Data items
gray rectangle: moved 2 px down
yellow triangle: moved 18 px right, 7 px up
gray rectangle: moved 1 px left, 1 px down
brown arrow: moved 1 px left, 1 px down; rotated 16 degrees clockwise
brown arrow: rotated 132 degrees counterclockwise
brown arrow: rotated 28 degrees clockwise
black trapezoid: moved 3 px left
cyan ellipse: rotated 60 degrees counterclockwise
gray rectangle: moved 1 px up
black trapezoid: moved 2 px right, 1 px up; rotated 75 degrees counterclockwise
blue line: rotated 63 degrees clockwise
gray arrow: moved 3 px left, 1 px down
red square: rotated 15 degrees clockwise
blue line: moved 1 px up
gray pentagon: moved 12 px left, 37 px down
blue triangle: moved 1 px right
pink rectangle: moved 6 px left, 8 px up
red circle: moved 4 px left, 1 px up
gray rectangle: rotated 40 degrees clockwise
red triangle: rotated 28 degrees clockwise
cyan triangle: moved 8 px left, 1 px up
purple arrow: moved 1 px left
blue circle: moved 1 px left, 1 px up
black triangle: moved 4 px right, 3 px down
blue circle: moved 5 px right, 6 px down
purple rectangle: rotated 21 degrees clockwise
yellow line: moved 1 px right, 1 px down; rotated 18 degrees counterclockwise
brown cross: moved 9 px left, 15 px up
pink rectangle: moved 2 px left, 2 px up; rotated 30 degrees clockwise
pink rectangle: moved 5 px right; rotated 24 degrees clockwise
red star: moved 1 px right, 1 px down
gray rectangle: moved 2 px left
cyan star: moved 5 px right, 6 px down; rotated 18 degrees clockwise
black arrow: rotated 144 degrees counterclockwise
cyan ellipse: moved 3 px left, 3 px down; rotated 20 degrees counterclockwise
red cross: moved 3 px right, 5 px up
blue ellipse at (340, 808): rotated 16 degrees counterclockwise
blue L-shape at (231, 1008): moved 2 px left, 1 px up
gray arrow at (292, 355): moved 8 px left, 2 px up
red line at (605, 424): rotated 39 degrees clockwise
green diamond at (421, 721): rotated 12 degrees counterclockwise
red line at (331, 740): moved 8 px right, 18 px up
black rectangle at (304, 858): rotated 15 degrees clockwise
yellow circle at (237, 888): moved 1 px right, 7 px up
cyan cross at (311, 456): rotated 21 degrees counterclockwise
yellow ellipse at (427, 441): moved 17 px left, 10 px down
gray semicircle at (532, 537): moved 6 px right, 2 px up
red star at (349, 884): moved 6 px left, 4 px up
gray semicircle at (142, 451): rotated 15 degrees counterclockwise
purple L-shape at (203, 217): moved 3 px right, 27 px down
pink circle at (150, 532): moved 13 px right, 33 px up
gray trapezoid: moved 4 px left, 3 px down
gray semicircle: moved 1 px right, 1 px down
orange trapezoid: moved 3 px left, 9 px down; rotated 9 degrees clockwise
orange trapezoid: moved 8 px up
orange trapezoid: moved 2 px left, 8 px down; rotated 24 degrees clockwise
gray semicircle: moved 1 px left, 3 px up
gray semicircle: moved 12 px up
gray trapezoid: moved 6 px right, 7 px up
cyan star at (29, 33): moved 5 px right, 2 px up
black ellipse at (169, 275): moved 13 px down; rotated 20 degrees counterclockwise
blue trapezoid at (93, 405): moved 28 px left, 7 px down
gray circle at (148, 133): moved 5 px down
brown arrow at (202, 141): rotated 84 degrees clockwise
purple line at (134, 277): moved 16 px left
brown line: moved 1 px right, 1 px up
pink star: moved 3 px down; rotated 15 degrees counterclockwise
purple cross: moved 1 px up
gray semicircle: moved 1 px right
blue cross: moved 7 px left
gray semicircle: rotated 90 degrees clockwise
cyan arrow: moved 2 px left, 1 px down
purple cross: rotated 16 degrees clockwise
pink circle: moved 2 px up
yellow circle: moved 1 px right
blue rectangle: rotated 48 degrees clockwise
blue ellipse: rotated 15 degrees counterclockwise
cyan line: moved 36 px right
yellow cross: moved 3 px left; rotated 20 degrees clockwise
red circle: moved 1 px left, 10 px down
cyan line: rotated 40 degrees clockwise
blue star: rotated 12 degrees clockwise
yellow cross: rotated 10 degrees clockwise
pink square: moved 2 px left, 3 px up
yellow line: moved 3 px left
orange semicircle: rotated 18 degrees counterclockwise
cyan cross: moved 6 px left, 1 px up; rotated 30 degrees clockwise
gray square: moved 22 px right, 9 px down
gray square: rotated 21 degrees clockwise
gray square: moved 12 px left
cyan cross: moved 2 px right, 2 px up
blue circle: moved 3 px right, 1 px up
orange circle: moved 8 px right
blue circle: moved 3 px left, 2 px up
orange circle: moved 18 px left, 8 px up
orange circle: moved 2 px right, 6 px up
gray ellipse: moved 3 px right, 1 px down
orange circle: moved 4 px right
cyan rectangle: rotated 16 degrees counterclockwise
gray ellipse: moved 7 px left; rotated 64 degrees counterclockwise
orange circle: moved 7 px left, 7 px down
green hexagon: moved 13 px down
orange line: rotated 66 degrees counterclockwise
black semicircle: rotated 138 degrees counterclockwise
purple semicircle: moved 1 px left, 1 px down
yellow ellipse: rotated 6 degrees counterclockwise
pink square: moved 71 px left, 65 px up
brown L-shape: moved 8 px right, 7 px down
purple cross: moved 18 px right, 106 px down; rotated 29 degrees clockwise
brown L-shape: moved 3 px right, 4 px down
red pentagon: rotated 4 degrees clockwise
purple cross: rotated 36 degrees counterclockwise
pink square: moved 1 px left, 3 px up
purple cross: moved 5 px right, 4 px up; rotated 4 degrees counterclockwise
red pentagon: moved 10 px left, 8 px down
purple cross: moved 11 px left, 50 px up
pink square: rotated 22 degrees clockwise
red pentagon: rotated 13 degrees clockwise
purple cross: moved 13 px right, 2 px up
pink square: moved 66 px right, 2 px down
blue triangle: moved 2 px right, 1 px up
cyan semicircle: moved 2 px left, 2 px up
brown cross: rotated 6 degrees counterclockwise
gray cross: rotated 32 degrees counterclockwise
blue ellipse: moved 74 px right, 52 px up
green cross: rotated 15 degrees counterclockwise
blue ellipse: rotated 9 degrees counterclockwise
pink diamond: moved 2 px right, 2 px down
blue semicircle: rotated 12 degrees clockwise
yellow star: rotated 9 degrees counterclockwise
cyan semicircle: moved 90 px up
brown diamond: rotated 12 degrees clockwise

AIM: Copy out every line of the material above word for word, with nothing changed.

FULL OUTPUT:
gray rectangle: moved 2 px down
yellow triangle: moved 18 px right, 7 px up
gray rectangle: moved 1 px left, 1 px down
brown arrow: moved 1 px left, 1 px down; rotated 16 degrees clockwise
brown arrow: rotated 132 degrees counterclockwise
brown arrow: rotated 28 degrees clockwise
black trapezoid: moved 3 px left
cyan ellipse: rotated 60 degrees counterclockwise
gray rectangle: moved 1 px up
black trapezoid: moved 2 px right, 1 px up; rotated 75 degrees counterclockwise
blue line: rotated 63 degrees clockwise
gray arrow: moved 3 px left, 1 px down
red square: rotated 15 degrees clockwise
blue line: moved 1 px up
gray pentagon: moved 12 px left, 37 px down
blue triangle: moved 1 px right
pink rectangle: moved 6 px left, 8 px up
red circle: moved 4 px left, 1 px up
gray rectangle: rotated 40 degrees clockwise
red triangle: rotated 28 degrees clockwise
cyan triangle: moved 8 px left, 1 px up
purple arrow: moved 1 px left
blue circle: moved 1 px left, 1 px up
black triangle: moved 4 px right, 3 px down
blue circle: moved 5 px right, 6 px down
purple rectangle: rotated 21 degrees clockwise
yellow line: moved 1 px right, 1 px down; rotated 18 degrees counterclockwise
brown cross: moved 9 px left, 15 px up
pink rectangle: moved 2 px left, 2 px up; rotated 30 degrees clockwise
pink rectangle: moved 5 px right; rotated 24 degrees clockwise
red star: moved 1 px right, 1 px down
gray rectangle: moved 2 px left
cyan star: moved 5 px right, 6 px down; rotated 18 degrees clockwise
black arrow: rotated 144 degrees counterclockwise
cyan ellipse: moved 3 px left, 3 px down; rotated 20 degrees counterclockwise
red cross: moved 3 px right, 5 px up
blue ellipse at (340, 808): rotated 16 degrees counterclockwise
blue L-shape at (231, 1008): moved 2 px left, 1 px up
gray arrow at (292, 355): moved 8 px left, 2 px up
red line at (605, 424): rotated 39 degrees clockwise
green diamond at (421, 721): rotated 12 degrees counterclockwise
red line at (331, 740): moved 8 px right, 18 px up
black rectangle at (304, 858): rotated 15 degrees clockwise
yellow circle at (237, 888): moved 1 px right, 7 px up
cyan cross at (311, 456): rotated 21 degrees counterclockwise
yellow ellipse at (427, 441): moved 17 px left, 10 px down
gray semicircle at (532, 537): moved 6 px right, 2 px up
red star at (349, 884): moved 6 px left, 4 px up
gray semicircle at (142, 451): rotated 15 degrees counterclockwise
purple L-shape at (203, 217): moved 3 px right, 27 px down
pink circle at (150, 532): moved 13 px right, 33 px up
gray trapezoid: moved 4 px left, 3 px down
gray semicircle: moved 1 px right, 1 px down
orange trapezoid: moved 3 px left, 9 px down; rotated 9 degrees clockwise
orange trapezoid: moved 8 px up
orange trapezoid: moved 2 px left, 8 px down; rotated 24 degrees clockwise
gray semicircle: moved 1 px left, 3 px up
gray semicircle: moved 12 px up
gray trapezoid: moved 6 px right, 7 px up
cyan star at (29, 33): moved 5 px right, 2 px up
black ellipse at (169, 275): moved 13 px down; rotated 20 degrees counterclockwise
blue trapezoid at (93, 405): moved 28 px left, 7 px down
gray circle at (148, 133): moved 5 px down
brown arrow at (202, 141): rotated 84 degrees clockwise
purple line at (134, 277): moved 16 px left
brown line: moved 1 px right, 1 px up
pink star: moved 3 px down; rotated 15 degrees counterclockwise
purple cross: moved 1 px up
gray semicircle: moved 1 px right
blue cross: moved 7 px left
gray semicircle: rotated 90 degrees clockwise
cyan arrow: moved 2 px left, 1 px down
purple cross: rotated 16 degrees clockwise
pink circle: moved 2 px up
yellow circle: moved 1 px right
blue rectangle: rotated 48 degrees clockwise
blue ellipse: rotated 15 degrees counterclockwise
cyan line: moved 36 px right
yellow cross: moved 3 px left; rotated 20 degrees clockwise
red circle: moved 1 px left, 10 px down
cyan line: rotated 40 degrees clockwise
blue star: rotated 12 degrees clockwise
yellow cross: rotated 10 degrees clockwise
pink square: moved 2 px left, 3 px up
yellow line: moved 3 px left
orange semicircle: rotated 18 degrees counterclockwise
cyan cross: moved 6 px left, 1 px up; rotated 30 degrees clockwise
gray square: moved 22 px right, 9 px down
gray square: rotated 21 degrees clockwise
gray square: moved 12 px left
cyan cross: moved 2 px right, 2 px up
blue circle: moved 3 px right, 1 px up
orange circle: moved 8 px right
blue circle: moved 3 px left, 2 px up
orange circle: moved 18 px left, 8 px up
orange circle: moved 2 px right, 6 px up
gray ellipse: moved 3 px right, 1 px down
orange circle: moved 4 px right
cyan rectangle: rotated 16 degrees counterclockwise
gray ellipse: moved 7 px left; rotated 64 degrees counterclockwise
orange circle: moved 7 px left, 7 px down
green hexagon: moved 13 px down
orange line: rotated 66 degrees counterclockwise
black semicircle: rotated 138 degrees counterclockwise
purple semicircle: moved 1 px left, 1 px down
yellow ellipse: rotated 6 degrees counterclockwise
pink square: moved 71 px left, 65 px up
brown L-shape: moved 8 px right, 7 px down
purple cross: moved 18 px right, 106 px down; rotated 29 degrees clockwise
brown L-shape: moved 3 px right, 4 px down
red pentagon: rotated 4 degrees clockwise
purple cross: rotated 36 degrees counterclockwise
pink square: moved 1 px left, 3 px up
purple cross: moved 5 px right, 4 px up; rotated 4 degrees counterclockwise
red pentagon: moved 10 px left, 8 px down
purple cross: moved 11 px left, 50 px up
pink square: rotated 22 degrees clockwise
red pentagon: rotated 13 degrees clockwise
purple cross: moved 13 px right, 2 px up
pink square: moved 66 px right, 2 px down
blue triangle: moved 2 px right, 1 px up
cyan semicircle: moved 2 px left, 2 px up
brown cross: rotated 6 degrees counterclockwise
gray cross: rotated 32 degrees counterclockwise
blue ellipse: moved 74 px right, 52 px up
green cross: rotated 15 degrees counterclockwise
blue ellipse: rotated 9 degrees counterclockwise
pink diamond: moved 2 px right, 2 px down
blue semicircle: rotated 12 degrees clockwise
yellow star: rotated 9 degrees counterclockwise
cyan semicircle: moved 90 px up
brown diamond: rotated 12 degrees clockwise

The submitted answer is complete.